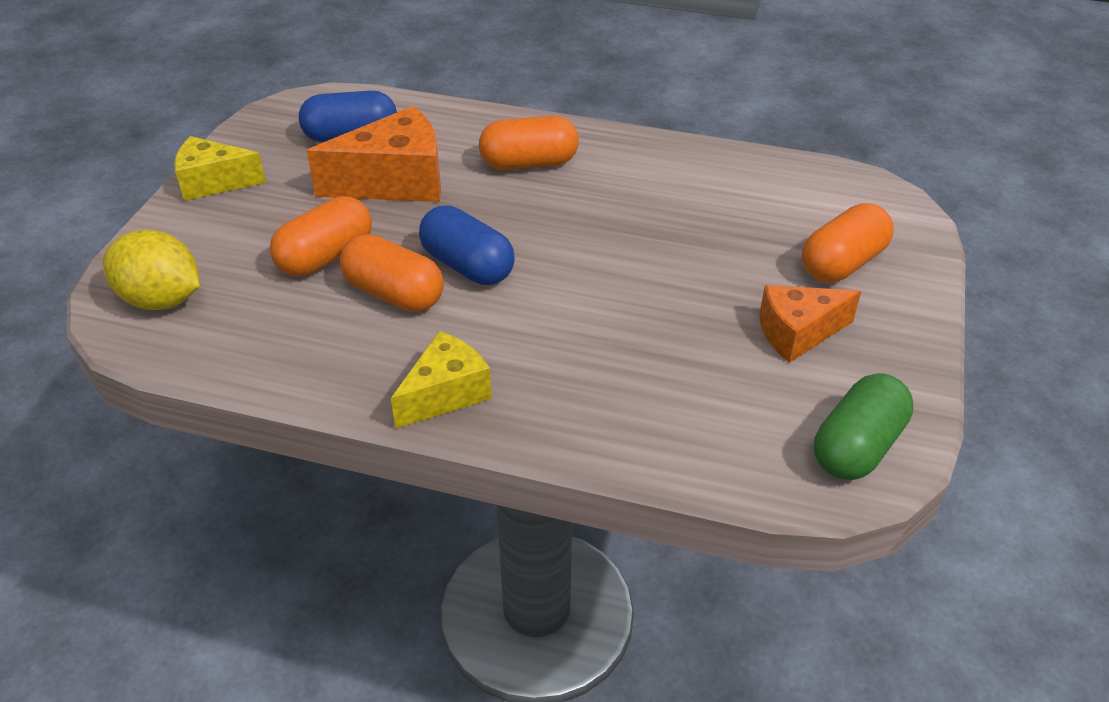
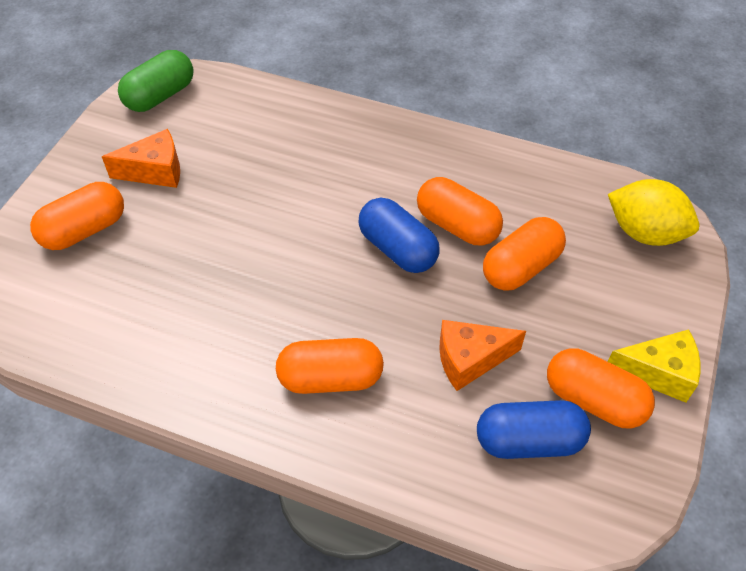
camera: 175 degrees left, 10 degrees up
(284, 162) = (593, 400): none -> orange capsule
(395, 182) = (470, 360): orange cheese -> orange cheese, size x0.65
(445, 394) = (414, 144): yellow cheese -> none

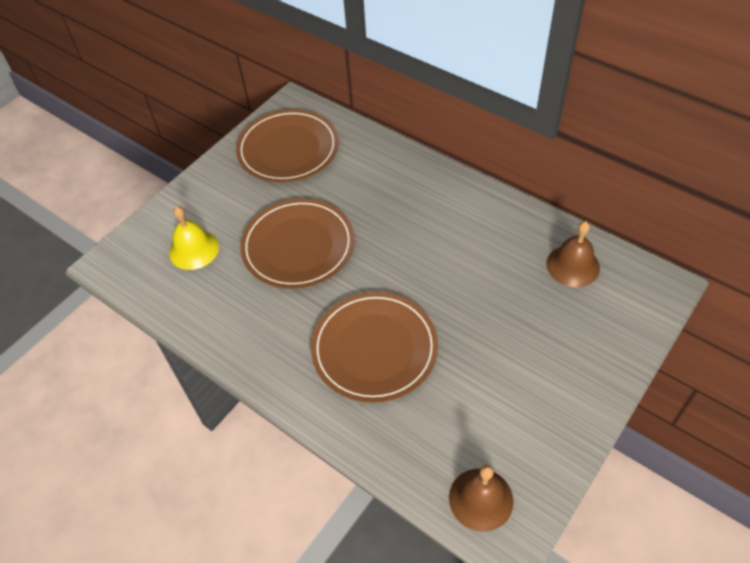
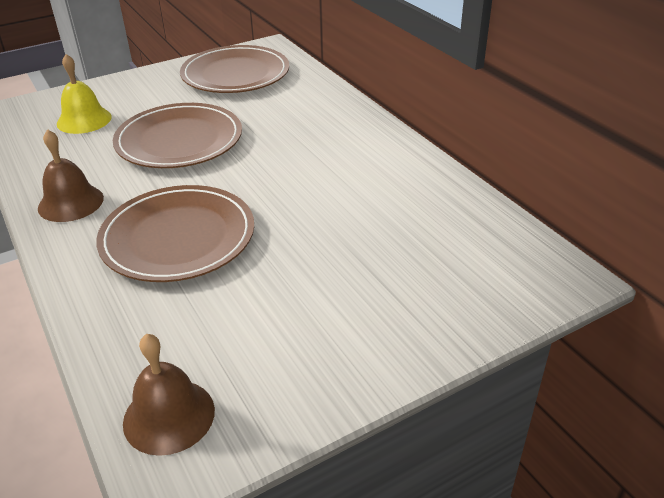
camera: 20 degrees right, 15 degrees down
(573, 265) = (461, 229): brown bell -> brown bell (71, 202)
■ ■ ■
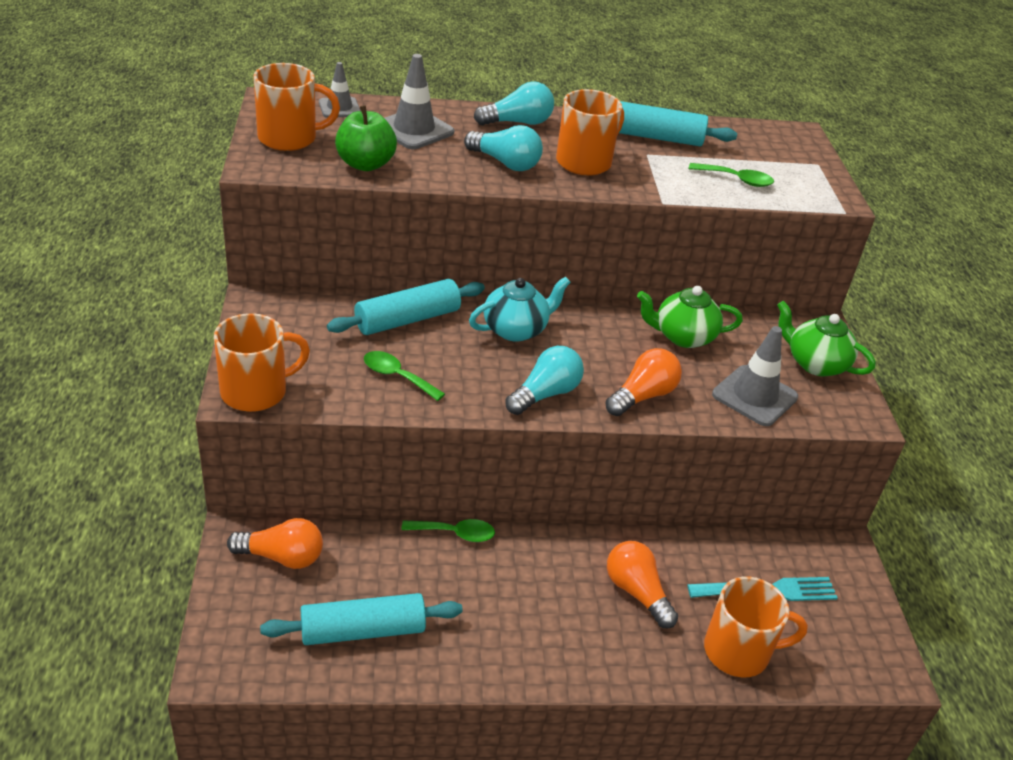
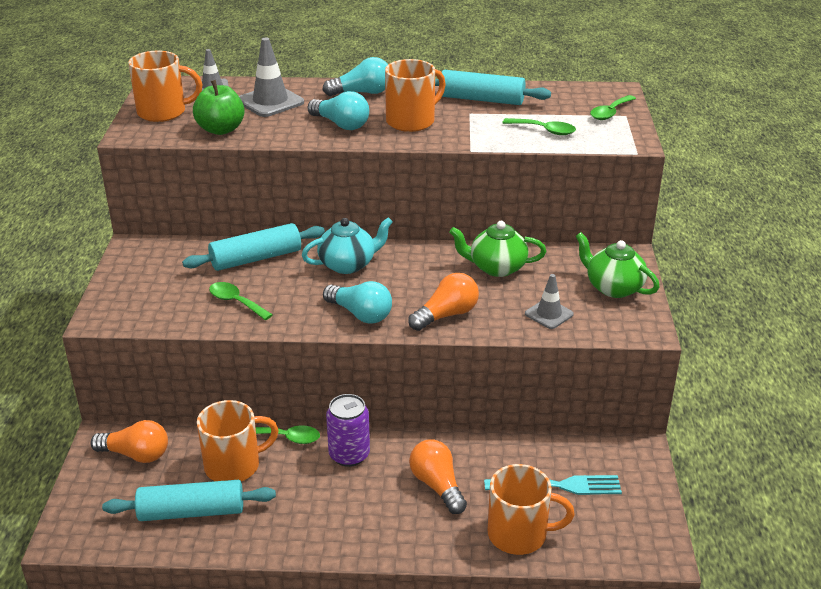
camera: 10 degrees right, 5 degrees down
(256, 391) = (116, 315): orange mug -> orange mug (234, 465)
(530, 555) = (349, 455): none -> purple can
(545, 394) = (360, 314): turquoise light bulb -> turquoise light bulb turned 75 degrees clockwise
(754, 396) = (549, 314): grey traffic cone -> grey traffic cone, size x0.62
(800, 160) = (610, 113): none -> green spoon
■ ■ ■
What needs to be done ▸ Look above for the line with "camera: 175 degrees left, 10 degrees up" and the line with "(573, 265) = (461, 229): brown". Give again exactly those two lines and all lines between them, pictures excluded.

Exercise result ▸
camera: 175 degrees left, 10 degrees up
(284, 162) = (593, 400): none -> orange capsule
(395, 182) = (470, 360): orange cheese -> orange cheese, size x0.65
(445, 394) = (414, 144): yellow cheese -> none

camera: 20 degrees right, 15 degrees down
(573, 265) = (461, 229): brown bell -> brown bell (71, 202)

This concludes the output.